• **Requirement**
Set out every line from the one containing "Wanda: 00:19 -> 13:54" down to the one containing "Marta: 7:06 -> 7:22" as a numbered list, leaving out any blank lines.

• **Records for the exercise**
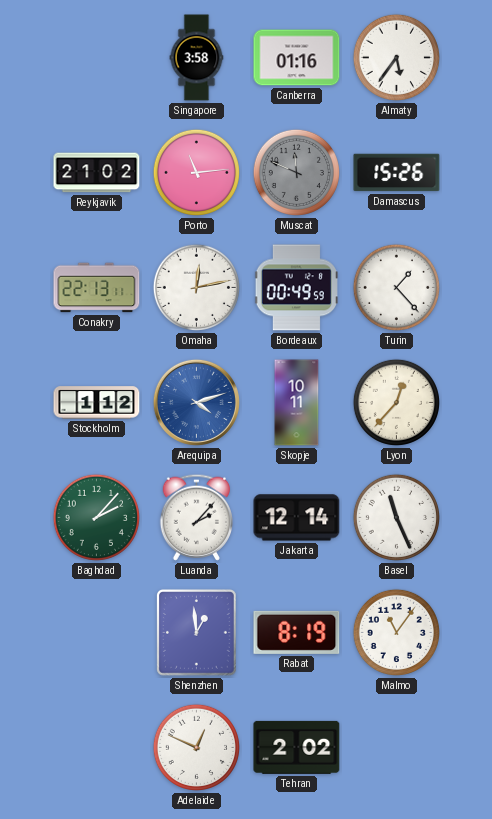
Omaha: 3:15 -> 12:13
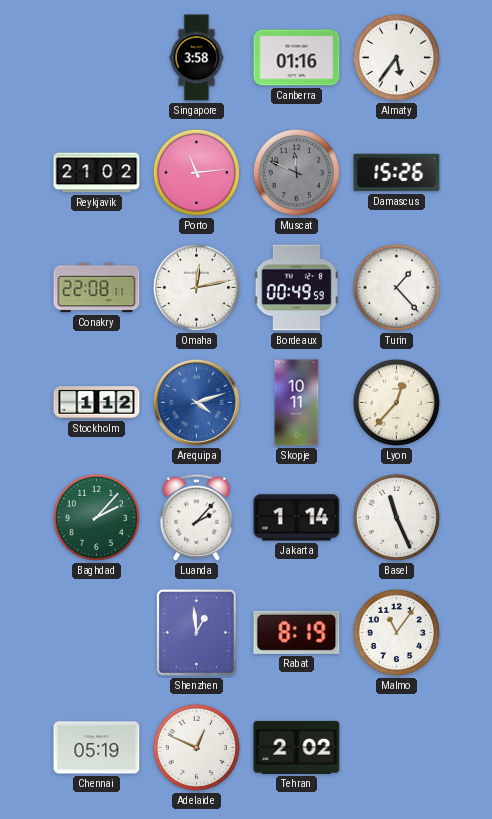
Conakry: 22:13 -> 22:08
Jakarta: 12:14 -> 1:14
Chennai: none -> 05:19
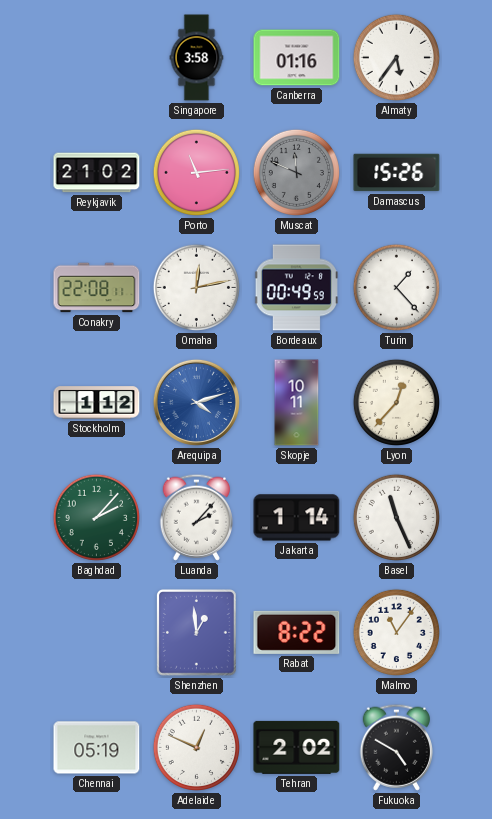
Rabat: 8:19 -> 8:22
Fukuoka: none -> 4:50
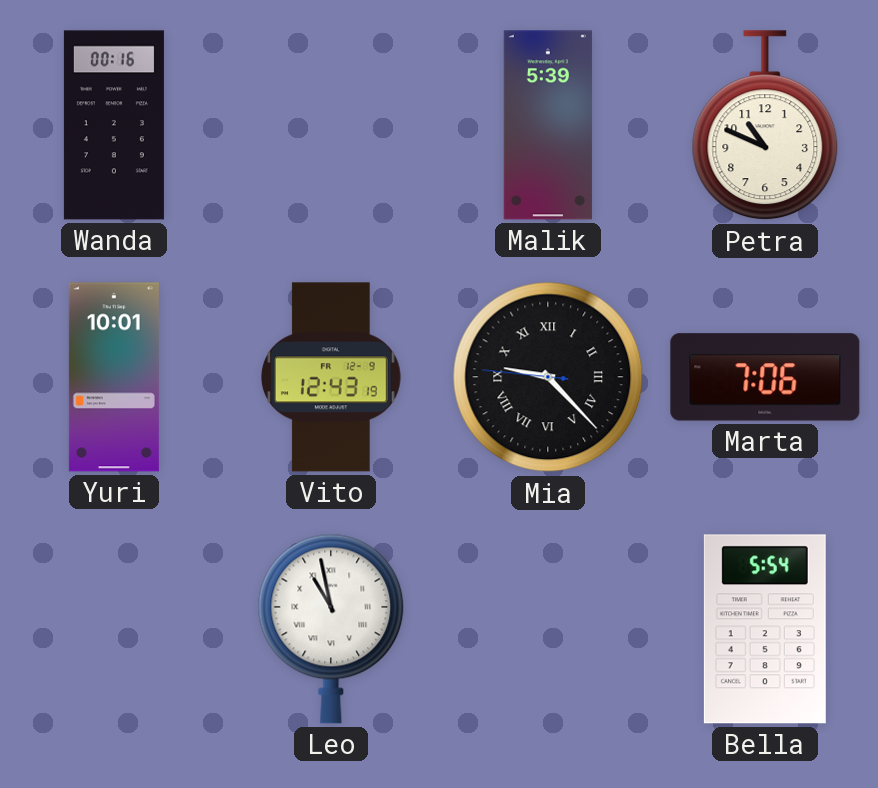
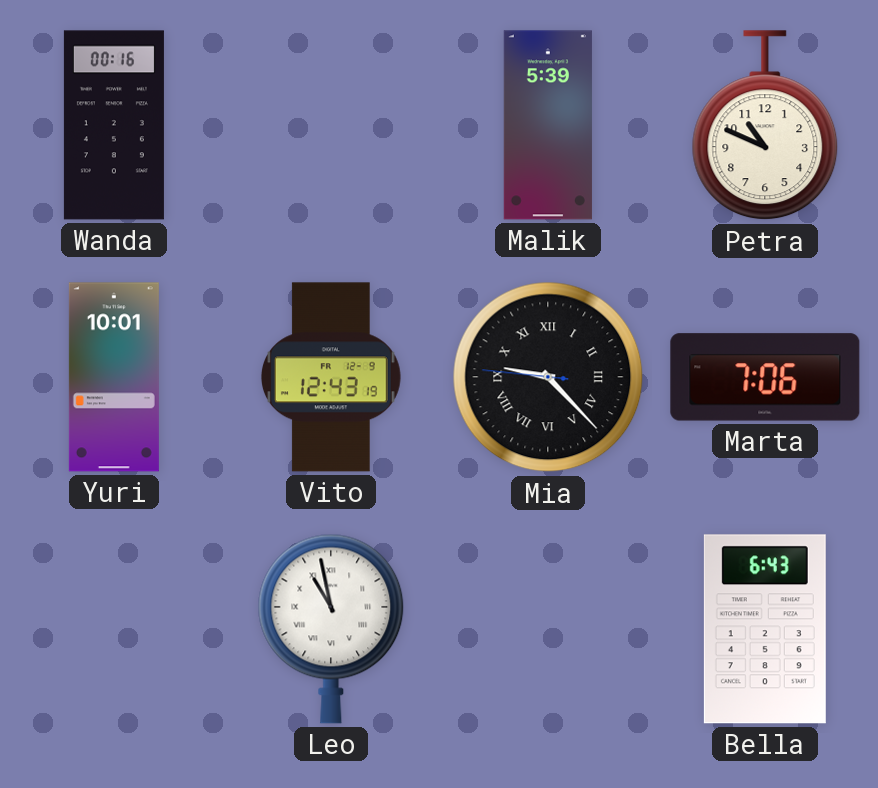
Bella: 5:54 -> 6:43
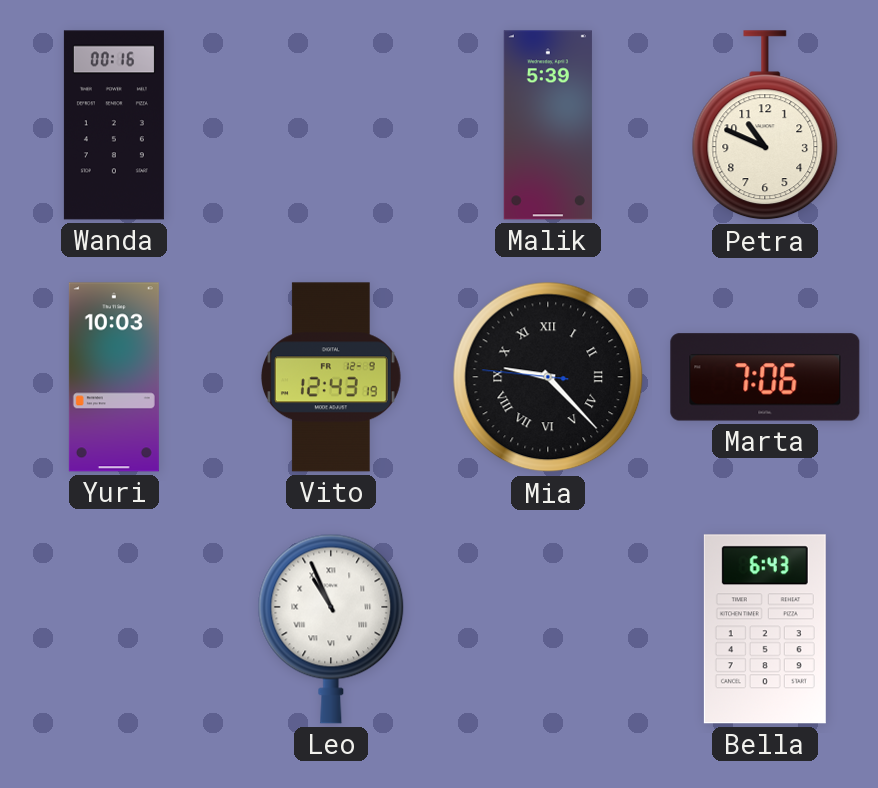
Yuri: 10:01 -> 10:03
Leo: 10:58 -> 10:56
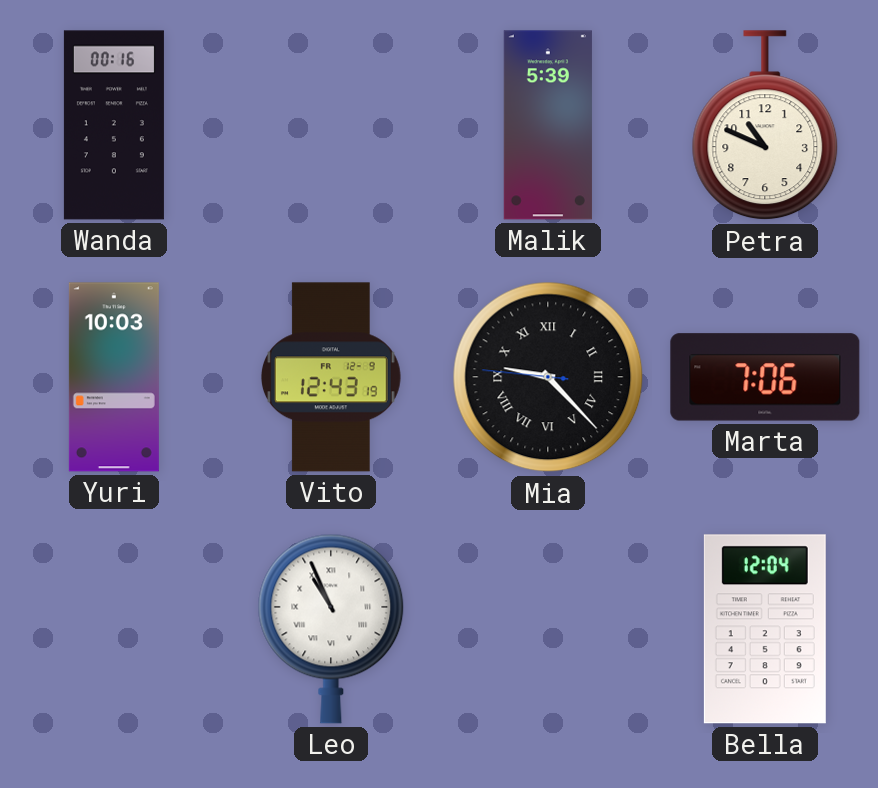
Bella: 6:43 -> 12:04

--

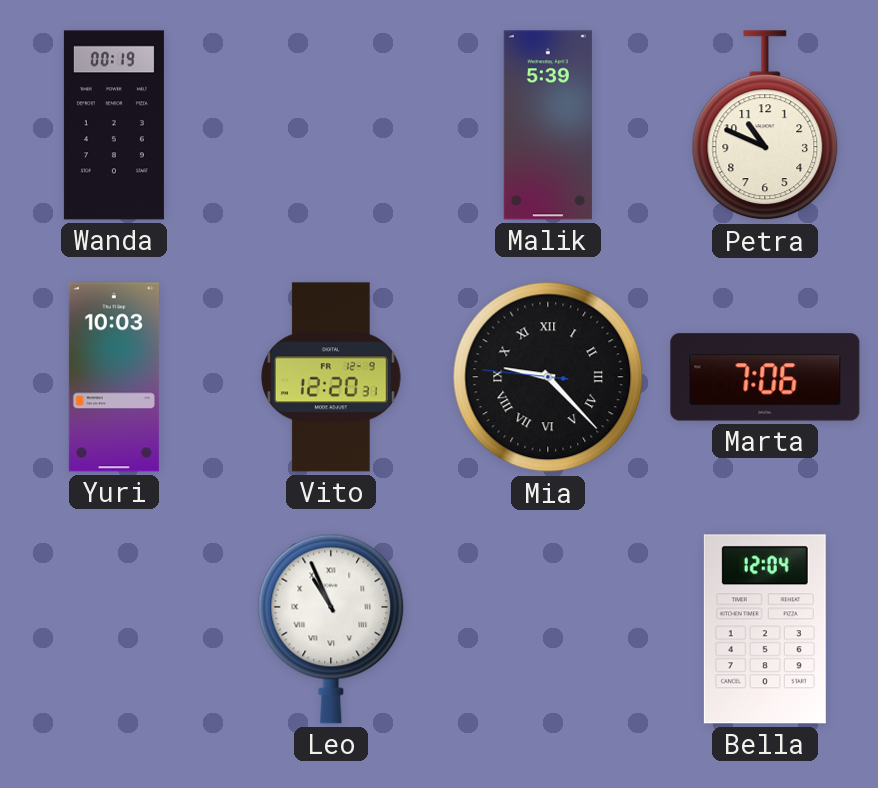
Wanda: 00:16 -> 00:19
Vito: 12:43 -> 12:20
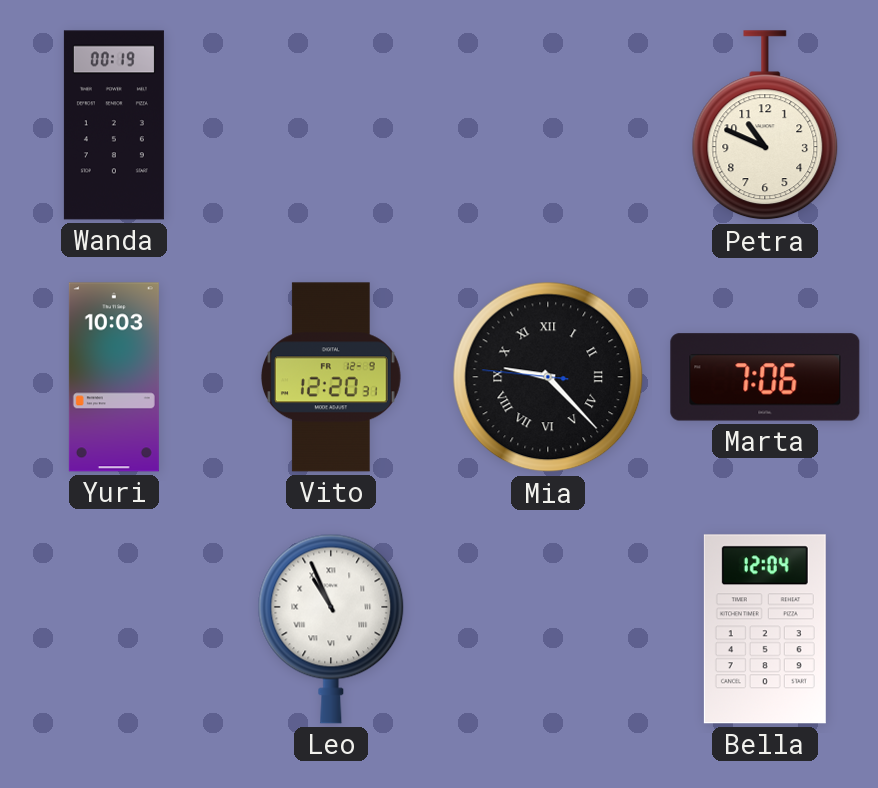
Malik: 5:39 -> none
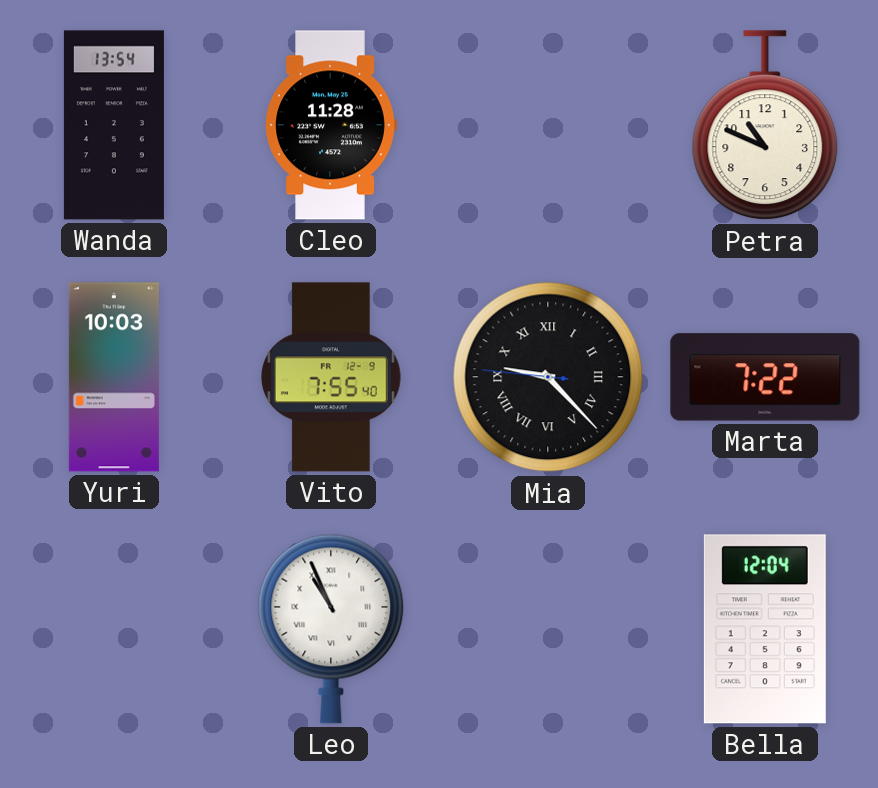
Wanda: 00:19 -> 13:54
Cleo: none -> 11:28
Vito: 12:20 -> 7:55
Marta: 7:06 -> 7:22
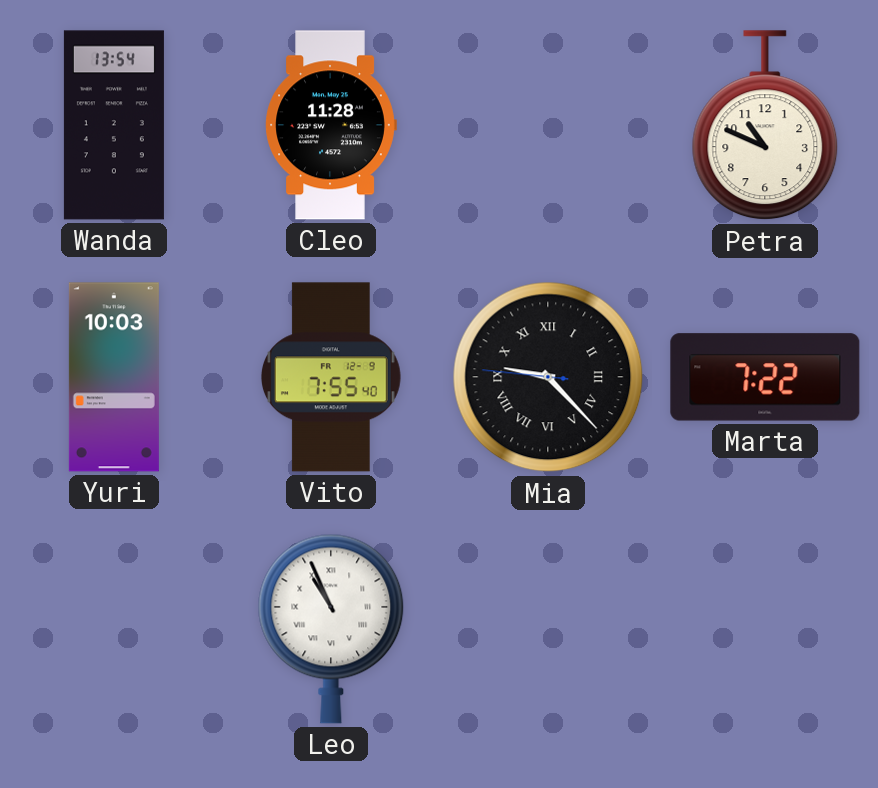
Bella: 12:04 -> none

---

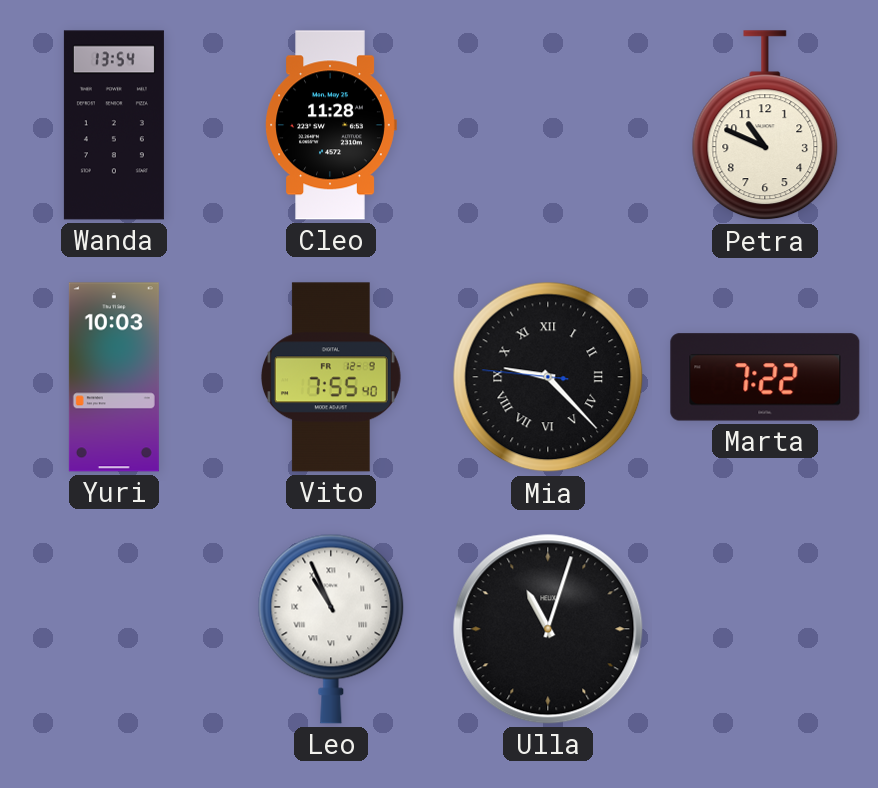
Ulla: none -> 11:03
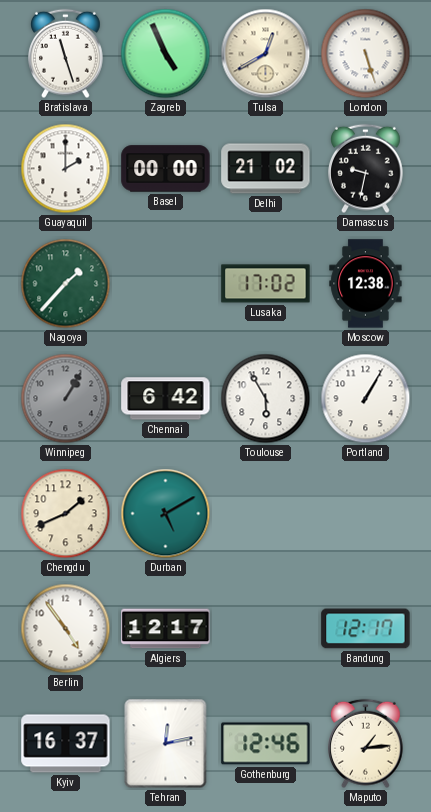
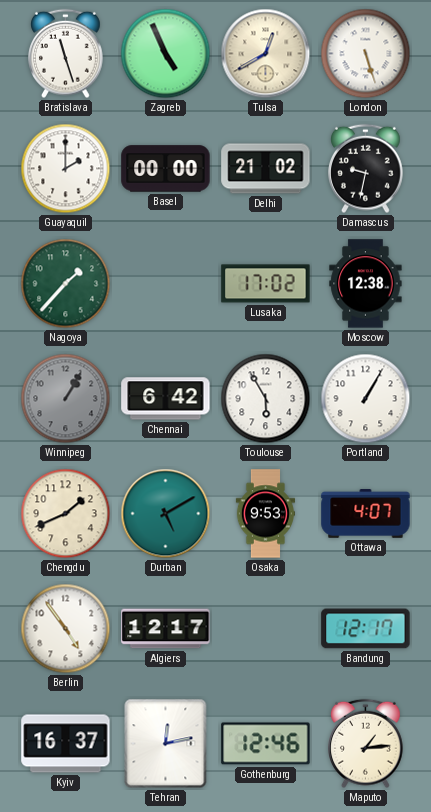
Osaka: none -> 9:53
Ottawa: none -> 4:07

• **Full response**
1. Wanda: 00:19 -> 13:54
2. Cleo: none -> 11:28
3. Vito: 12:20 -> 7:55
4. Marta: 7:06 -> 7:22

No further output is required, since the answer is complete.